After locating "second_place: [346, 107]" in the listing below, copy that line and each one after it exactly, ending with the line that has "new: toy egg in rosy".

Data provided START

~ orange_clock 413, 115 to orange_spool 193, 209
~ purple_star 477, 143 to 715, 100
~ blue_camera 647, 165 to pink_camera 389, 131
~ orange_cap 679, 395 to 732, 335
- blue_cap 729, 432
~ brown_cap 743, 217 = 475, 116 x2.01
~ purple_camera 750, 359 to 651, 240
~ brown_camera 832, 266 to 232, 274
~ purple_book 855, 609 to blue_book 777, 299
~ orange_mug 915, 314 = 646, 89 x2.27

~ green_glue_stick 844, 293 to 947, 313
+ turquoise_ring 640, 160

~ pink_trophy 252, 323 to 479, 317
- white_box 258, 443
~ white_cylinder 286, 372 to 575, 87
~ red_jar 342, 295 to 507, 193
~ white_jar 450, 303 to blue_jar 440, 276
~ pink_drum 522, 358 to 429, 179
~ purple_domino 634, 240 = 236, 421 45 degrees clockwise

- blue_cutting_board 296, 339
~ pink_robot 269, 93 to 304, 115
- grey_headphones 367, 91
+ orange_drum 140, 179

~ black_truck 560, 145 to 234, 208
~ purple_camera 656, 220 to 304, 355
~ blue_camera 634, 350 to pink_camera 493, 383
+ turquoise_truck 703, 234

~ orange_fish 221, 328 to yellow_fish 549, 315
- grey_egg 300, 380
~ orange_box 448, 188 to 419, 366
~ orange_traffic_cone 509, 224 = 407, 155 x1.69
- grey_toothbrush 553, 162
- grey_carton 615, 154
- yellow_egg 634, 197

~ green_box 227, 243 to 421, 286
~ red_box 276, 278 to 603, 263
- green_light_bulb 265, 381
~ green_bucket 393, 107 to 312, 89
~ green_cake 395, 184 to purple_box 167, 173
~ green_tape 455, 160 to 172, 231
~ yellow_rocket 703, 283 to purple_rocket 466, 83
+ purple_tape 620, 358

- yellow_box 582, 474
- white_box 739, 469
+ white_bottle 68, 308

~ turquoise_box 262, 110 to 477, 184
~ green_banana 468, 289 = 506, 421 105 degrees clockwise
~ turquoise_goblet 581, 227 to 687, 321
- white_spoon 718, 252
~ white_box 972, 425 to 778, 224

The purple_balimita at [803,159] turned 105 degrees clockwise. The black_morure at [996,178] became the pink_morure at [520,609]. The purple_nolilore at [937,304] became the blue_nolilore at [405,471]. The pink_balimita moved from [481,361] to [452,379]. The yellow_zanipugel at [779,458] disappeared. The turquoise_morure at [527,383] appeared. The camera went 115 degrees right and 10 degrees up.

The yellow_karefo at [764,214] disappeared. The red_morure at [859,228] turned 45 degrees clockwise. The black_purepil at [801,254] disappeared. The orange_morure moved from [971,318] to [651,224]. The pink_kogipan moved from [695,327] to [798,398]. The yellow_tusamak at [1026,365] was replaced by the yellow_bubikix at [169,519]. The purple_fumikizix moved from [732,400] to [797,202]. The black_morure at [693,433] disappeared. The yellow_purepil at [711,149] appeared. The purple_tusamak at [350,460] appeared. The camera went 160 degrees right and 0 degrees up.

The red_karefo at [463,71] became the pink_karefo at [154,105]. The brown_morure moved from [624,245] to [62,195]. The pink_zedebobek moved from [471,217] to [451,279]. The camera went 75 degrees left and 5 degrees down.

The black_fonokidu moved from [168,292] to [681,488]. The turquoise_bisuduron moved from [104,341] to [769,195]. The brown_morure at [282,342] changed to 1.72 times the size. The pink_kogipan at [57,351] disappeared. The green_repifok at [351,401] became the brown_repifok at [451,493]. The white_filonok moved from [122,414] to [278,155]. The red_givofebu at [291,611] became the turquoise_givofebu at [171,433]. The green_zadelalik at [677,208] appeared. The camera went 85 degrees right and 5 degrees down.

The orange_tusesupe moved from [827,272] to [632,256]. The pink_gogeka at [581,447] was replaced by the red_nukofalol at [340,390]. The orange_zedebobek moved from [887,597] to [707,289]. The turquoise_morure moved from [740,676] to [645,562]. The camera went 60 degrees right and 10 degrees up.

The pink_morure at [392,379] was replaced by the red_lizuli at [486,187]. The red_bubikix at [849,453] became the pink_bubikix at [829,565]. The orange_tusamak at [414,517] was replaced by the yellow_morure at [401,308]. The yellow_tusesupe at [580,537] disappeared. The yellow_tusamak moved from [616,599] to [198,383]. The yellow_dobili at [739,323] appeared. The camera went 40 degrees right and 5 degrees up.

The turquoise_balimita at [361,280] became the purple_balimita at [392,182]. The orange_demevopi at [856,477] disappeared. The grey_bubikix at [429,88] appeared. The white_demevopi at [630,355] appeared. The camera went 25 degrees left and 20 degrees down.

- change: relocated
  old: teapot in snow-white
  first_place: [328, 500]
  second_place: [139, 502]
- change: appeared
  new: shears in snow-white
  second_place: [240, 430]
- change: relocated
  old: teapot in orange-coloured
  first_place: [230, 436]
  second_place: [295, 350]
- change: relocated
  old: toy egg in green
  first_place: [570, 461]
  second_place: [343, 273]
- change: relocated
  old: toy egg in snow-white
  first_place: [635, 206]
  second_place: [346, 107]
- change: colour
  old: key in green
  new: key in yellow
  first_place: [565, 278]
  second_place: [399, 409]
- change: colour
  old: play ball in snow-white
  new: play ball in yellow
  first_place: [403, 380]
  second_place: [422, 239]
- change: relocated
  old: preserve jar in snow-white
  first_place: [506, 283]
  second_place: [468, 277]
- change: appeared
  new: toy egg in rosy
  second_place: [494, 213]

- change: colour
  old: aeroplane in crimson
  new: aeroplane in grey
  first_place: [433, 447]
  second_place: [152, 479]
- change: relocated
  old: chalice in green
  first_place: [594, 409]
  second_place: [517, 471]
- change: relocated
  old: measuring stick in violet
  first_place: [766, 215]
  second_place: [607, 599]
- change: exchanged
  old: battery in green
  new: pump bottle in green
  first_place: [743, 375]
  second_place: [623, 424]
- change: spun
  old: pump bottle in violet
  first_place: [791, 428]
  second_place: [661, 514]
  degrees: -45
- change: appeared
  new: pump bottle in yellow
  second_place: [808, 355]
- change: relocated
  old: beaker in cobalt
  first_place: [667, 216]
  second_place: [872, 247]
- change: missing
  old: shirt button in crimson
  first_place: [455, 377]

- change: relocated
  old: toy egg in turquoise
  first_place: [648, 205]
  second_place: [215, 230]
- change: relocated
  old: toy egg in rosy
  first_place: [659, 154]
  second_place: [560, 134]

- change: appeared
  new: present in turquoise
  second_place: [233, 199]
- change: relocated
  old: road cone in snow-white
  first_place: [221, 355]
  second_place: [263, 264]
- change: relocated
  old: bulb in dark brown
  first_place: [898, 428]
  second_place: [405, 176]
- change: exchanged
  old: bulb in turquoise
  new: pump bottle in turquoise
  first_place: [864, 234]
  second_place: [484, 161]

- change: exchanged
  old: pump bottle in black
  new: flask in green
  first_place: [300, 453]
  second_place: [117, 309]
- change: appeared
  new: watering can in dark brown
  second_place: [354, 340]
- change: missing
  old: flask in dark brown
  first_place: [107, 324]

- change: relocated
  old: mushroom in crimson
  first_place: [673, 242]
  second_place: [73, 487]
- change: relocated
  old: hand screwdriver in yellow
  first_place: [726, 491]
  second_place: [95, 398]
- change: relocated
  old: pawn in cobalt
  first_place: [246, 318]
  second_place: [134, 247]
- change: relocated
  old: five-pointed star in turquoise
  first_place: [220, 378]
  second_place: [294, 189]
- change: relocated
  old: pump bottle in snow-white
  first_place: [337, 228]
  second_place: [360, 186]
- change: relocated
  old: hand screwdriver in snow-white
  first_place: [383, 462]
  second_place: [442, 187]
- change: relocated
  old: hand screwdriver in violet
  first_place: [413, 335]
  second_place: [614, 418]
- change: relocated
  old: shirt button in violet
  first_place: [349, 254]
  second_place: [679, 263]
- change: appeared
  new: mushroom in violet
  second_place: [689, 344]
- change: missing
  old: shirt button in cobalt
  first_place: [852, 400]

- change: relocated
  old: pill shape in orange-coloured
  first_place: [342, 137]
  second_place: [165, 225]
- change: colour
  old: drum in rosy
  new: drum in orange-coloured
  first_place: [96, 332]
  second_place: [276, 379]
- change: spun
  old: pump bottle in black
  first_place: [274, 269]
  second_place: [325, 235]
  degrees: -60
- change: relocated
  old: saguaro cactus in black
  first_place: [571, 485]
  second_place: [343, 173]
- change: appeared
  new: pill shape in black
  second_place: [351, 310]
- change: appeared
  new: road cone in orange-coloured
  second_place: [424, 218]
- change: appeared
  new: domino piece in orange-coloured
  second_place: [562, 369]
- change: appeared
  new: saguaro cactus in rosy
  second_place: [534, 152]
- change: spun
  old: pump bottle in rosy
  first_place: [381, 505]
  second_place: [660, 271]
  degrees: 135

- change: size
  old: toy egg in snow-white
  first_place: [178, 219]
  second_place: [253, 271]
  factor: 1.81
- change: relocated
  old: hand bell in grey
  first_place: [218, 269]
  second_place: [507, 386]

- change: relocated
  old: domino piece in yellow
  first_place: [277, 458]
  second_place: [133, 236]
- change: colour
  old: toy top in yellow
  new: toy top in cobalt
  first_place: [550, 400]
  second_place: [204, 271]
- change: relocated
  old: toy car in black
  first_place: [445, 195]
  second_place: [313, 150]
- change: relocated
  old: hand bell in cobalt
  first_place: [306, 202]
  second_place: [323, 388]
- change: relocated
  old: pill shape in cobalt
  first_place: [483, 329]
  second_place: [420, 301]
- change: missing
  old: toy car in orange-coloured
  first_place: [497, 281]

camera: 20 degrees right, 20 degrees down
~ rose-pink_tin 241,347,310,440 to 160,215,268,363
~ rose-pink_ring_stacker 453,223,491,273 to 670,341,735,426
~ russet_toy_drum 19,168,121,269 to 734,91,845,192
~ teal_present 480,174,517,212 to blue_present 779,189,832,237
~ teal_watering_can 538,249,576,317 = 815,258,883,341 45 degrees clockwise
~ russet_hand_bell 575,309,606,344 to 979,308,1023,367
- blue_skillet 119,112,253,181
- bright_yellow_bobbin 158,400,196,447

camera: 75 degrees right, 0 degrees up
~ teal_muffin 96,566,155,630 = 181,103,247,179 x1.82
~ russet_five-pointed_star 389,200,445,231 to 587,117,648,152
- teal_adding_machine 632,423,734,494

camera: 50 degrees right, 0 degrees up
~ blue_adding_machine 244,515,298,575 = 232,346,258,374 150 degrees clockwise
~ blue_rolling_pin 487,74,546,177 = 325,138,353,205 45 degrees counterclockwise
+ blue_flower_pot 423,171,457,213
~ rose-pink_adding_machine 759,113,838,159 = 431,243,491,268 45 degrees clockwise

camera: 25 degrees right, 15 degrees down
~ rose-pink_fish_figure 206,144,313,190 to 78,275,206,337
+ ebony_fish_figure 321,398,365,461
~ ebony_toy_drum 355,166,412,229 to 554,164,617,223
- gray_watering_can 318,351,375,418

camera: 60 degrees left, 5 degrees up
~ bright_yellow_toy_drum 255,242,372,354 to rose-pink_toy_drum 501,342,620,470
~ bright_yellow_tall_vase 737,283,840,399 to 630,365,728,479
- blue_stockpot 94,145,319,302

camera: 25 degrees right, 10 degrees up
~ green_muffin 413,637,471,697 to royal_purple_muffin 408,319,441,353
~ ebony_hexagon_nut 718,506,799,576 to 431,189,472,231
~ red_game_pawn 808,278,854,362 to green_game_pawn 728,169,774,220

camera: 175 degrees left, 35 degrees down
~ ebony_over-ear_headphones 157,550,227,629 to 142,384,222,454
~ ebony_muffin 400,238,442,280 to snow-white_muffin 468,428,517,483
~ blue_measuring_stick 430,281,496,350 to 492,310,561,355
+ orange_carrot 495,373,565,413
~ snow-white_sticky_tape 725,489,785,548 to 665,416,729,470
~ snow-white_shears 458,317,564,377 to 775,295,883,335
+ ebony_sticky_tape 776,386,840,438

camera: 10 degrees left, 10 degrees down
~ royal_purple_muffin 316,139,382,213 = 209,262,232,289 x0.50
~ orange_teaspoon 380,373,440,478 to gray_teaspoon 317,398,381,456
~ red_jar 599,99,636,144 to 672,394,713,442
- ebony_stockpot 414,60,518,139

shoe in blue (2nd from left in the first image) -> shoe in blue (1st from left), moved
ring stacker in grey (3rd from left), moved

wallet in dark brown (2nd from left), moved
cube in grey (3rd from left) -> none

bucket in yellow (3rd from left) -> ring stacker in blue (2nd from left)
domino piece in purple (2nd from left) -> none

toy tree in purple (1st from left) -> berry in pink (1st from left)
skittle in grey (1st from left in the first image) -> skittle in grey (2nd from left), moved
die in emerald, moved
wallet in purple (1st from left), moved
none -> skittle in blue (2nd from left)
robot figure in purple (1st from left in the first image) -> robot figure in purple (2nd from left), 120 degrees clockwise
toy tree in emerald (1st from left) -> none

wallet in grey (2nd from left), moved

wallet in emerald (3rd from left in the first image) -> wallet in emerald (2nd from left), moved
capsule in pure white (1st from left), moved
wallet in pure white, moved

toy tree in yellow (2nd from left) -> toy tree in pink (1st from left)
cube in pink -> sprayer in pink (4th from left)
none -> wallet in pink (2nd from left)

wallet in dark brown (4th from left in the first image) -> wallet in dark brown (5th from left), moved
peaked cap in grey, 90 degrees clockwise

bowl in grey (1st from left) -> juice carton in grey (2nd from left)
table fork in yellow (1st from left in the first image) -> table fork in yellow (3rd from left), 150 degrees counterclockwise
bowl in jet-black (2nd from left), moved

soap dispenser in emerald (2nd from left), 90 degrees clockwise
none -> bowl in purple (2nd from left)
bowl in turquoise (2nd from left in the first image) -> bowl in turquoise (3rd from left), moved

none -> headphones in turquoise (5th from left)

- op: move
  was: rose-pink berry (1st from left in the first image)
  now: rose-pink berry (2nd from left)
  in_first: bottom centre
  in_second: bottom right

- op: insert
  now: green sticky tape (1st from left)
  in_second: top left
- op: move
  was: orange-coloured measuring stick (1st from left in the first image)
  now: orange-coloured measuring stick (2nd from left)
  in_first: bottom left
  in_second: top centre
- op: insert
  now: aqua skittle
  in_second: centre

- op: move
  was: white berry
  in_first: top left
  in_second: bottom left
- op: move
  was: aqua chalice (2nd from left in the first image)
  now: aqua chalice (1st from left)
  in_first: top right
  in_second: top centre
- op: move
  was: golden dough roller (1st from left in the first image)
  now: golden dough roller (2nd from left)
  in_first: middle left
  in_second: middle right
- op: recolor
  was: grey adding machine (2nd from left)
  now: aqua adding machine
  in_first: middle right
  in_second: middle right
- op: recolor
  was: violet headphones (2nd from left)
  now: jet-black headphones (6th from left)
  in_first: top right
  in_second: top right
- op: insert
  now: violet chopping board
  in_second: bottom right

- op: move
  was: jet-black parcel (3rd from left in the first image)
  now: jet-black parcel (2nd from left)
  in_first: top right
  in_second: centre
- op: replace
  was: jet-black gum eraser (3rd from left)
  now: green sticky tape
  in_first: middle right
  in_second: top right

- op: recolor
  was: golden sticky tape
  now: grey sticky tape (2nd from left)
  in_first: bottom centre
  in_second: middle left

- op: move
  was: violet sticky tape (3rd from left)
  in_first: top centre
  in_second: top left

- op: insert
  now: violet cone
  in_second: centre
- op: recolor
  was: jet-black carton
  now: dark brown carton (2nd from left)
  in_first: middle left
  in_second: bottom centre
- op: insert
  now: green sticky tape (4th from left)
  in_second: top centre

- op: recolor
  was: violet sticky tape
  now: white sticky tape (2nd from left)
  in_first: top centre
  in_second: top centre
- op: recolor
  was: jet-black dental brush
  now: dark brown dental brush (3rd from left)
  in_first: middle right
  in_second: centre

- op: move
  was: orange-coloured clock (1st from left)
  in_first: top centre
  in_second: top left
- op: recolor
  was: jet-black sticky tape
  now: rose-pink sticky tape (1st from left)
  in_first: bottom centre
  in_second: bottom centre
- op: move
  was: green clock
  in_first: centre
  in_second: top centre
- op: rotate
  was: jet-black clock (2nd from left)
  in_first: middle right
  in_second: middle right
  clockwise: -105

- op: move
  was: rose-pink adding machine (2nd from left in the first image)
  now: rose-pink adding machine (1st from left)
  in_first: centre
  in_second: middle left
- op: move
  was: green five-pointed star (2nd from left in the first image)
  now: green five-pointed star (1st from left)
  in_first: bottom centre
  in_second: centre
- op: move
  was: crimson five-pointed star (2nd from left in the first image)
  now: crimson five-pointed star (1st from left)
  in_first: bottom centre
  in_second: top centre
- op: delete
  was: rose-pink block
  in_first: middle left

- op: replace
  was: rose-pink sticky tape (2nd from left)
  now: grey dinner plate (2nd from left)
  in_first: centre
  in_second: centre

Data provided END

Expected answer:
  second_place: [346, 107]
- change: colour
  old: key in green
  new: key in yellow
  first_place: [565, 278]
  second_place: [399, 409]
- change: colour
  old: play ball in snow-white
  new: play ball in yellow
  first_place: [403, 380]
  second_place: [422, 239]
- change: relocated
  old: preserve jar in snow-white
  first_place: [506, 283]
  second_place: [468, 277]
- change: appeared
  new: toy egg in rosy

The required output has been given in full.